## [DIRECTIONS FOR THIS TASK]
Nothing but the lines from the one containing "orange cylinder: 6 -> 9" through the last line of the records below should be written out, each exactly as it stands.

══════

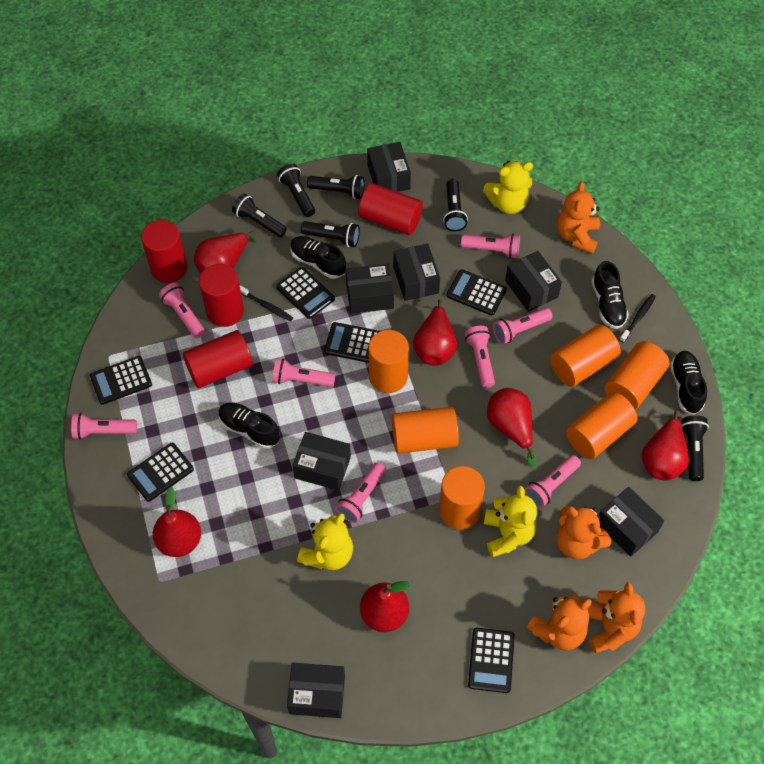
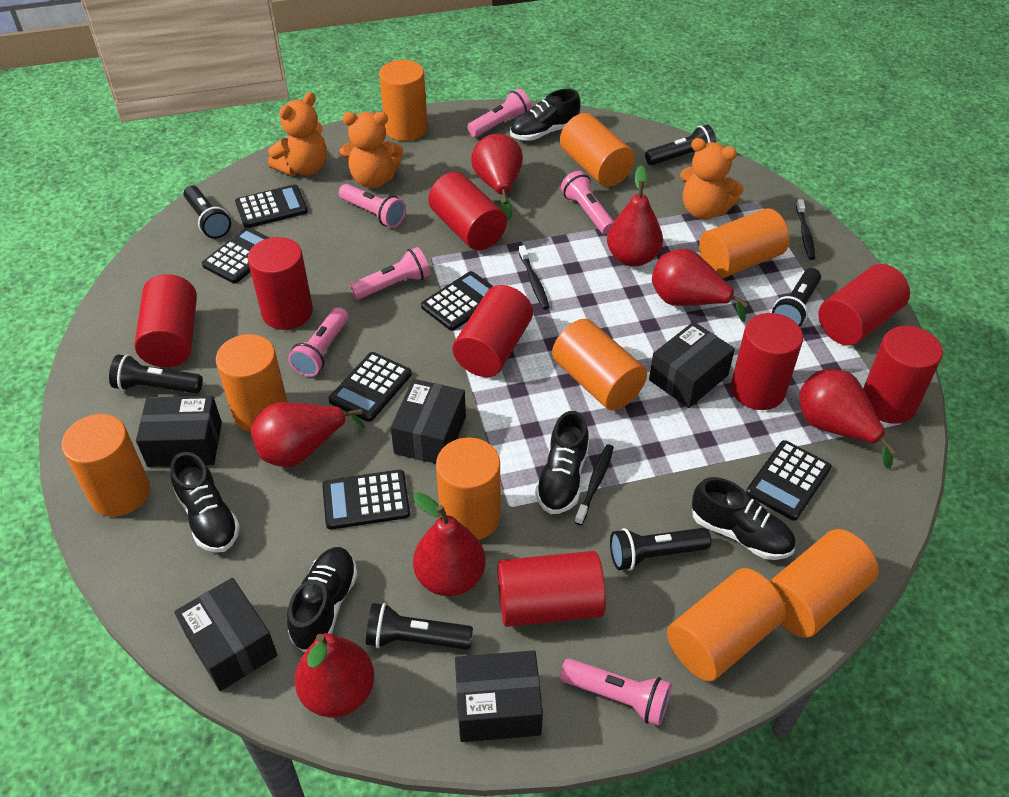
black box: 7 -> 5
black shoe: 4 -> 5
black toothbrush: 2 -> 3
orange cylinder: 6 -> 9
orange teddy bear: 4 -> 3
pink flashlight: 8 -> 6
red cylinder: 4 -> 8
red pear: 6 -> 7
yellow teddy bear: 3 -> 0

══════

## [RESULT FOR THIS EXERCISE]
orange cylinder: 6 -> 9
orange teddy bear: 4 -> 3
pink flashlight: 8 -> 6
red cylinder: 4 -> 8
red pear: 6 -> 7
yellow teddy bear: 3 -> 0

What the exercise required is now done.